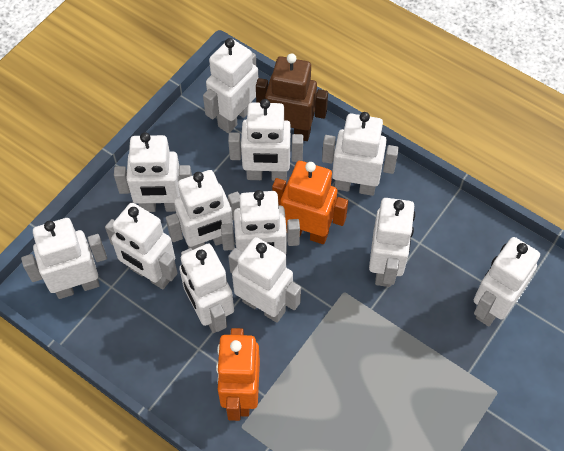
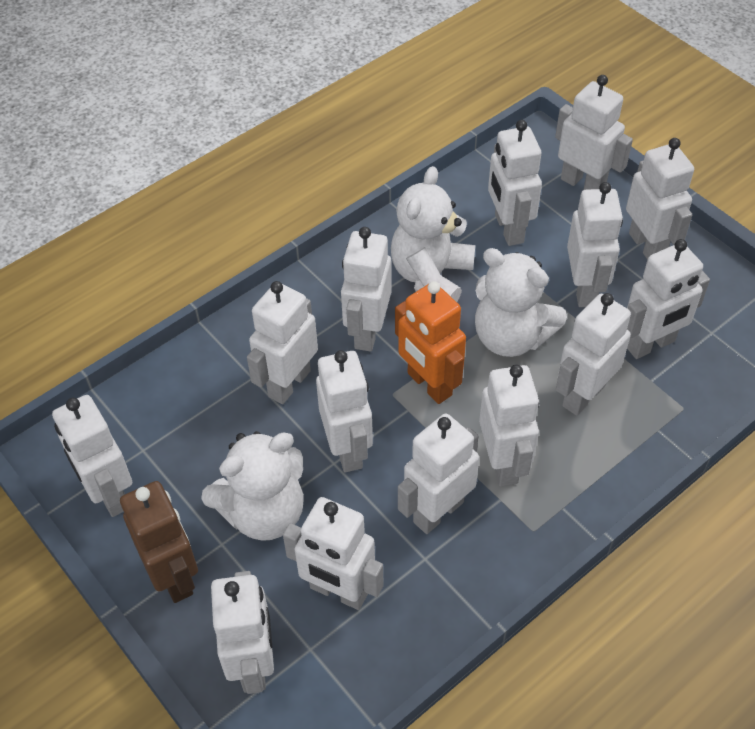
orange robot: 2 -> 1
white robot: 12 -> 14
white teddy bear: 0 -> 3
+ + + + + + +
### To do
Only the pictures are to be left out; write out all the other data exactly.

### Result for this task
orange robot: 2 -> 1
white robot: 12 -> 14
white teddy bear: 0 -> 3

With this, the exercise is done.